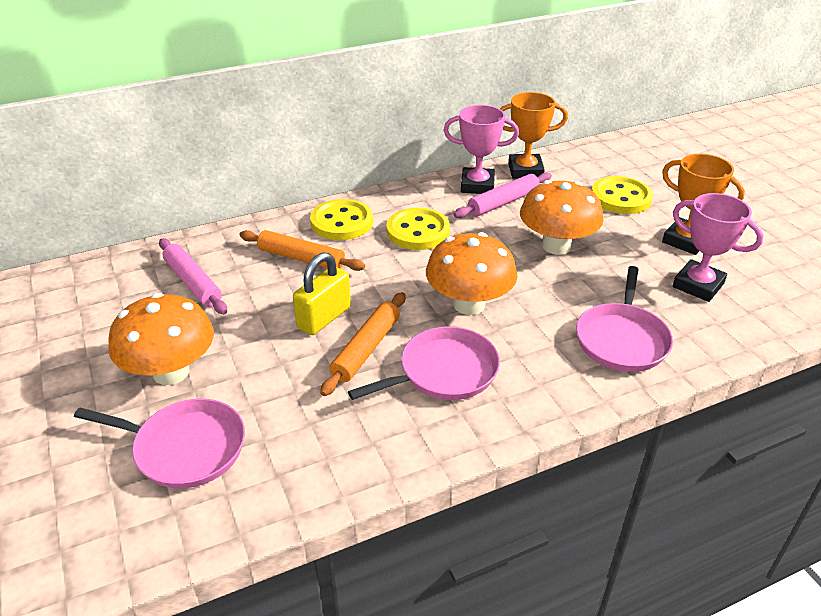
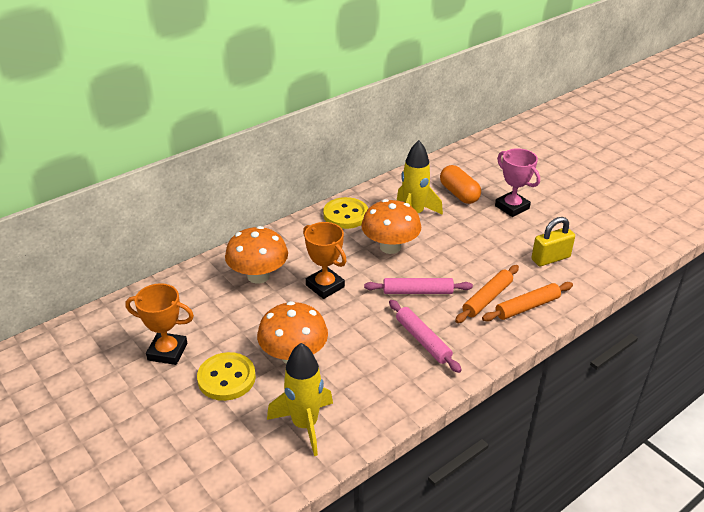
orange capsule: 0 -> 1
pink pan: 3 -> 0
pink trophy: 2 -> 1
yellow button: 3 -> 2
yellow rocket: 0 -> 2

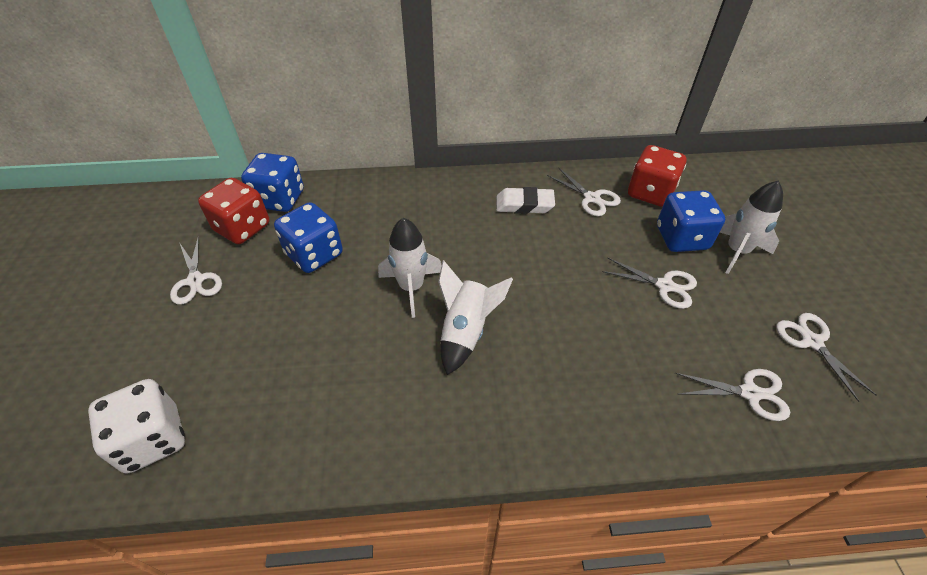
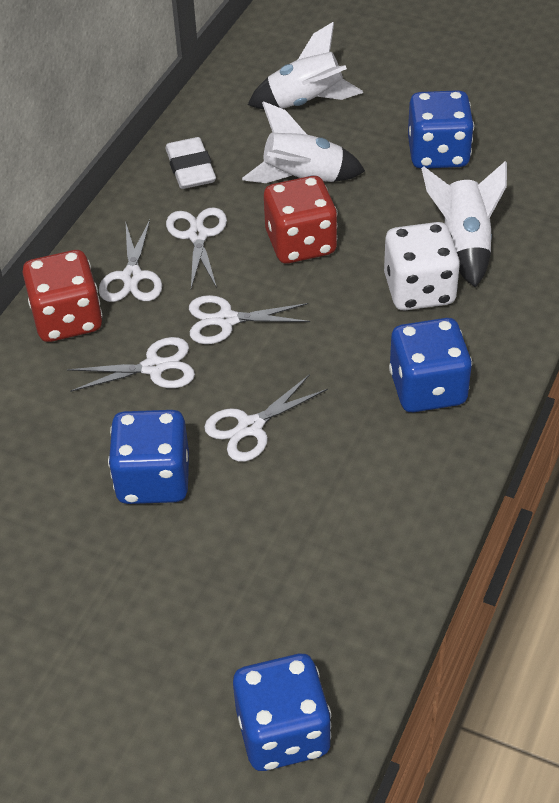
blue dice: 3 -> 4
━━━━━━━━━━━━━━━━
→ **Task to carry out**:
Give the records back exactly. Leave the pictures out.

→ **Solution to this task**:
orange capsule: 0 -> 1
pink pan: 3 -> 0
pink trophy: 2 -> 1
yellow button: 3 -> 2
yellow rocket: 0 -> 2

blue dice: 3 -> 4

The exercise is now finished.